# Requirements:
Write out each of the items below word for word, leaving out the pictures.

☆ ☆ ☆

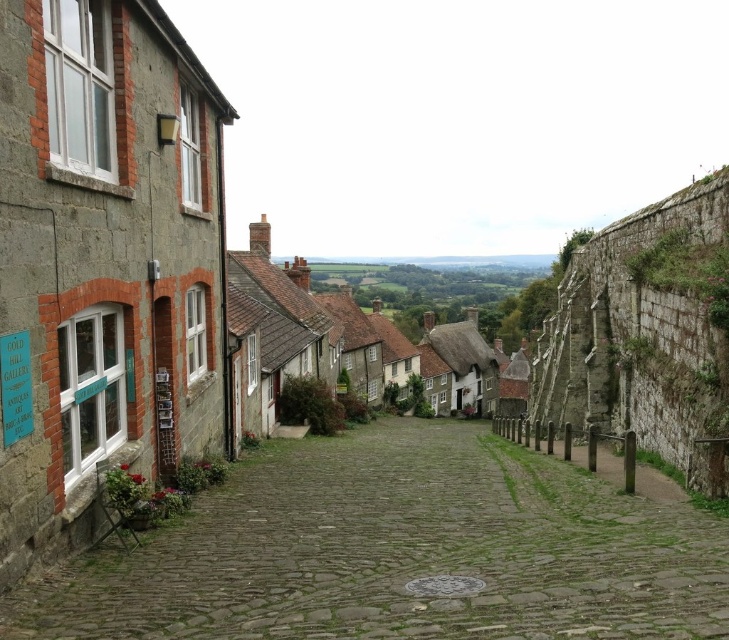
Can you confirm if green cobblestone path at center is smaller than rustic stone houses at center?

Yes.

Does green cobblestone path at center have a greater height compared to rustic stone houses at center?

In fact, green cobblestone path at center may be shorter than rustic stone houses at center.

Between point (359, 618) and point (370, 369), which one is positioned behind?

☆ ☆ ☆

# Answer to this problem:
Can you confirm if green cobblestone path at center is smaller than rustic stone houses at center?

Yes.

Does green cobblestone path at center have a greater height compared to rustic stone houses at center?

In fact, green cobblestone path at center may be shorter than rustic stone houses at center.

Between point (359, 618) and point (370, 369), which one is positioned behind?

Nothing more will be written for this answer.